Entries supplied:
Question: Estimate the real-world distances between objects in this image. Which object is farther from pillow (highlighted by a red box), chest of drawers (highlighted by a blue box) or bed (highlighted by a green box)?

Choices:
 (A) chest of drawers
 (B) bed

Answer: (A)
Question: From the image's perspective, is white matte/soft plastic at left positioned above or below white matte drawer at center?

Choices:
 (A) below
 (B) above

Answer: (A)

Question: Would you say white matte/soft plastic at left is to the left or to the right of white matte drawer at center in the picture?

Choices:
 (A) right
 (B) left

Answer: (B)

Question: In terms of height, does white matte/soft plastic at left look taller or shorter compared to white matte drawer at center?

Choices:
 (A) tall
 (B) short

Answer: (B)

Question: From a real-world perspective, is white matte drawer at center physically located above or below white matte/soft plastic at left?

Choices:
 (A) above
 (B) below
---
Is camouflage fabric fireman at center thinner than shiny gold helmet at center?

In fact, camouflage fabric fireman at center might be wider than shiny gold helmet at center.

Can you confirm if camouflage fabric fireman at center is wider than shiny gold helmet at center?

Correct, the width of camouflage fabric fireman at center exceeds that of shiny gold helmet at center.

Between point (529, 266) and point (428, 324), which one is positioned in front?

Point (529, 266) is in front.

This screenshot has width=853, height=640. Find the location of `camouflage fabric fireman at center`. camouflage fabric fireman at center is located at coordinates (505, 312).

Your instructions:
Return every line of the items that contains the string "above", treating uppercase and lowercase letters as distinct.

Problem solution:
Question: From the image's perspective, is white matte/soft plastic at left positioned above or below white matte drawer at center?
 (B) above
Question: From a real-world perspective, is white matte drawer at center physically located above or below white matte/soft plastic at left?
 (A) above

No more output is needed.